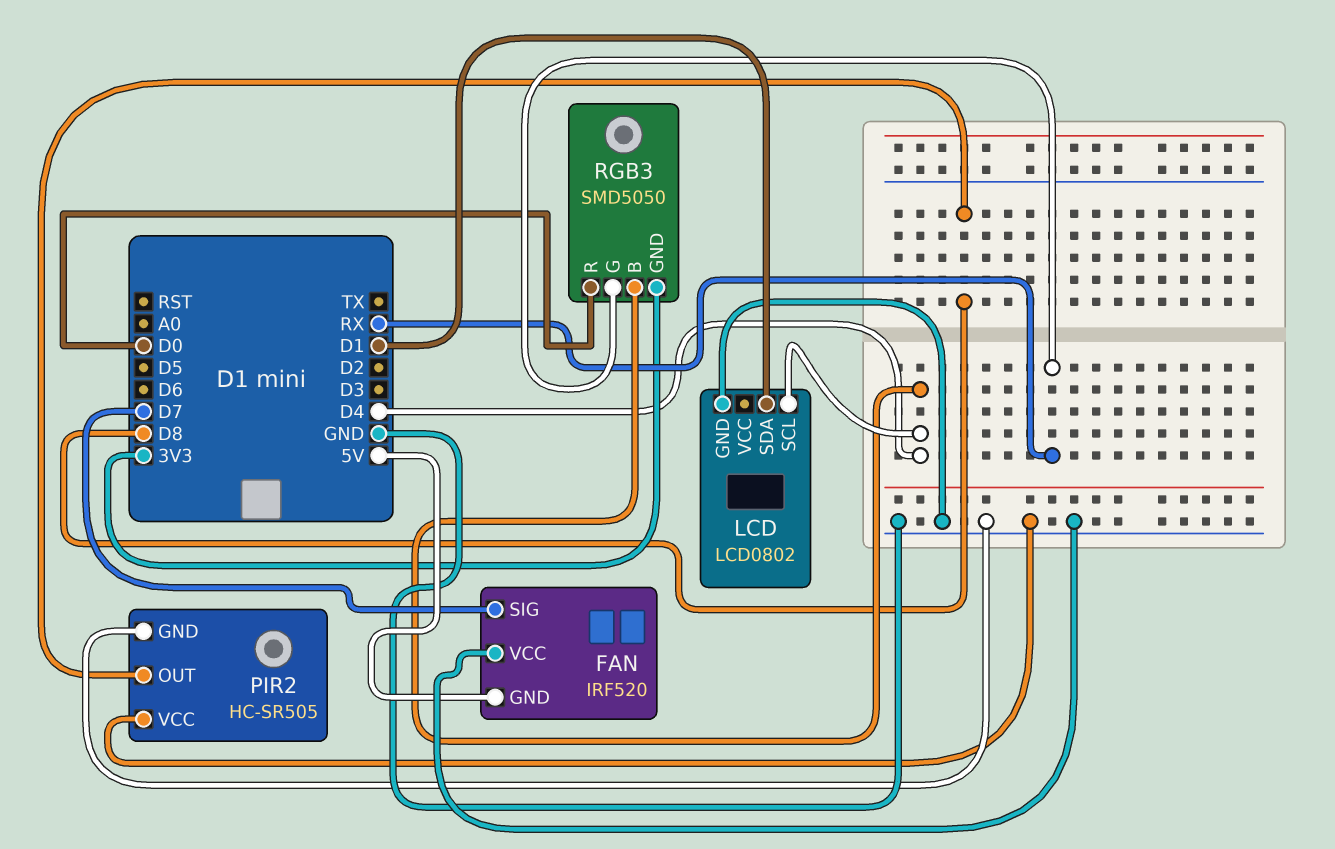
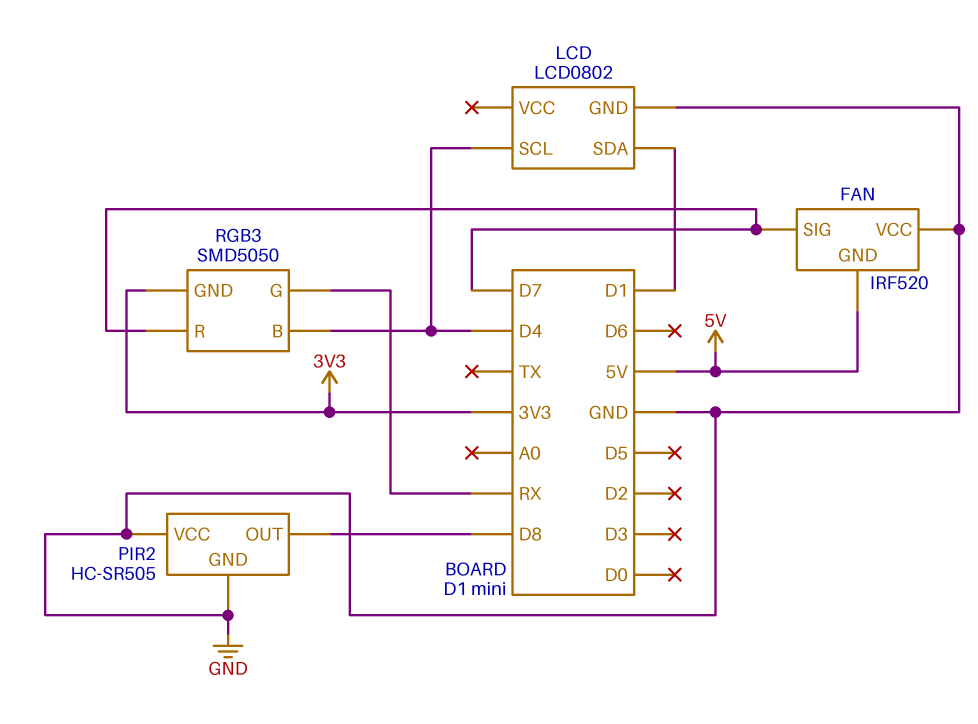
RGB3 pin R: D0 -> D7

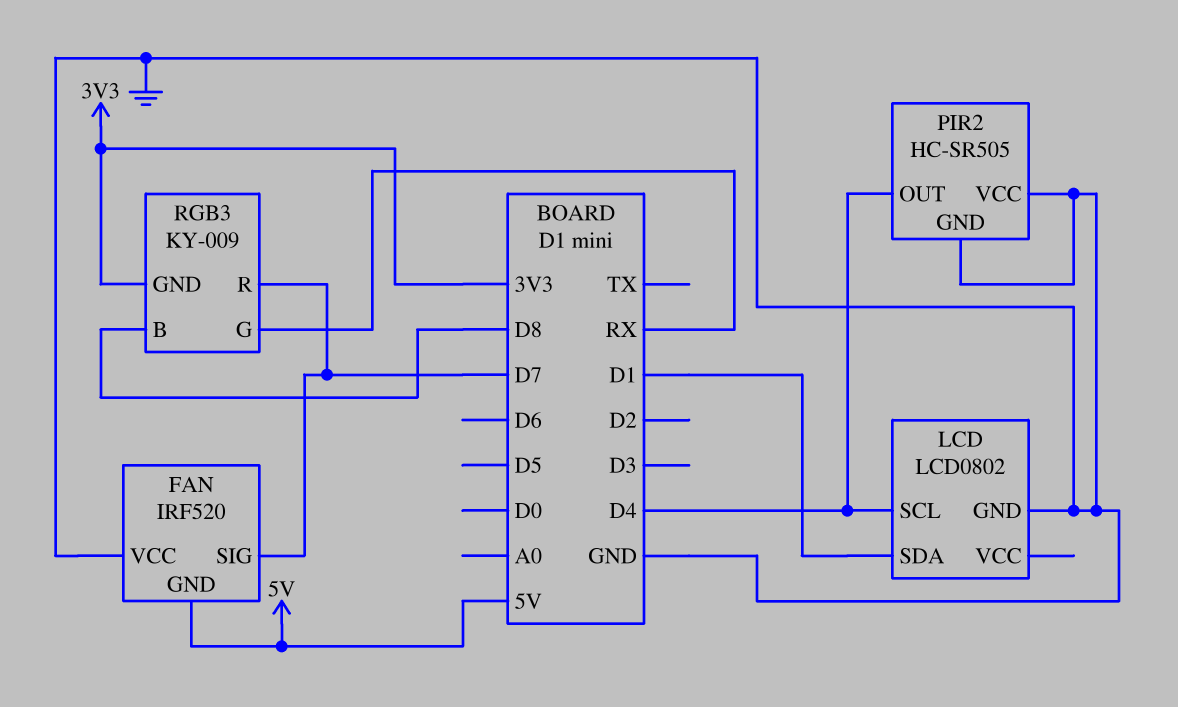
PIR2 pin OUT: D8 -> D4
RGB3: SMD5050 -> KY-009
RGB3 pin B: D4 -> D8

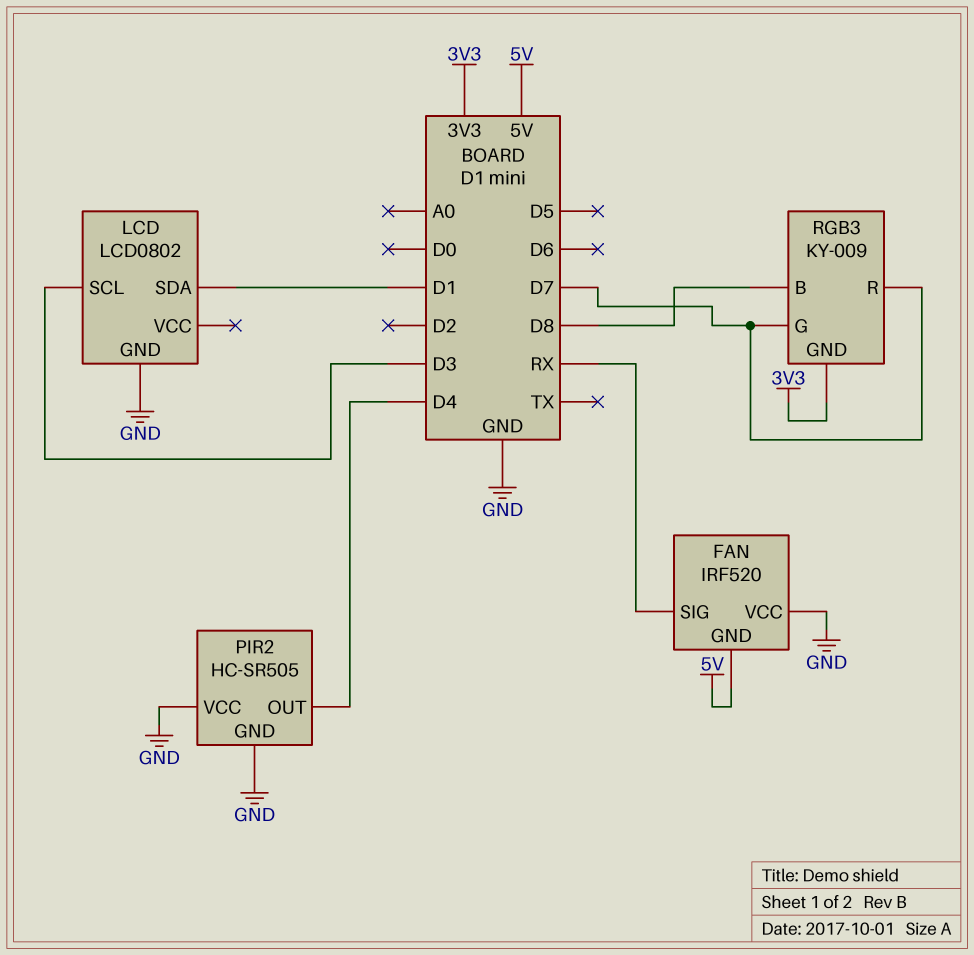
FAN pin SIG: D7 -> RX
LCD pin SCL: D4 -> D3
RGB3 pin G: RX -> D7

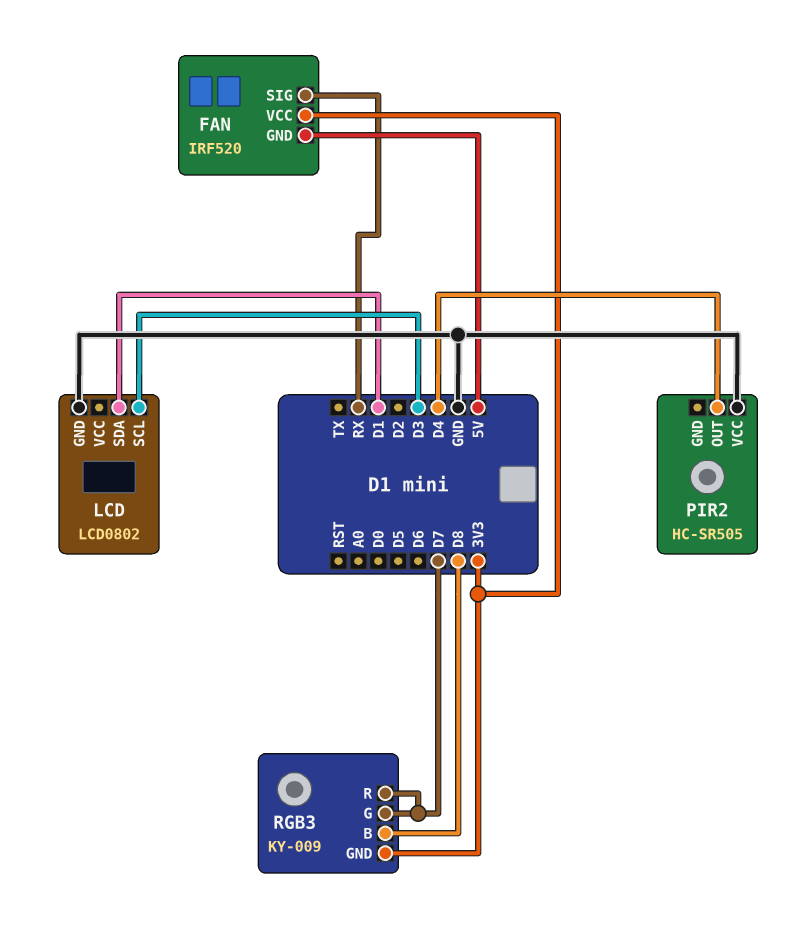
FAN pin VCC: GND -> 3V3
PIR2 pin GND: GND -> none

====

ACTIVITY: Print every entry verbatim and leave all pictures out.

OUTPUT:
RGB3 pin R: D0 -> D7

PIR2 pin OUT: D8 -> D4
RGB3: SMD5050 -> KY-009
RGB3 pin B: D4 -> D8

FAN pin SIG: D7 -> RX
LCD pin SCL: D4 -> D3
RGB3 pin G: RX -> D7

FAN pin VCC: GND -> 3V3
PIR2 pin GND: GND -> none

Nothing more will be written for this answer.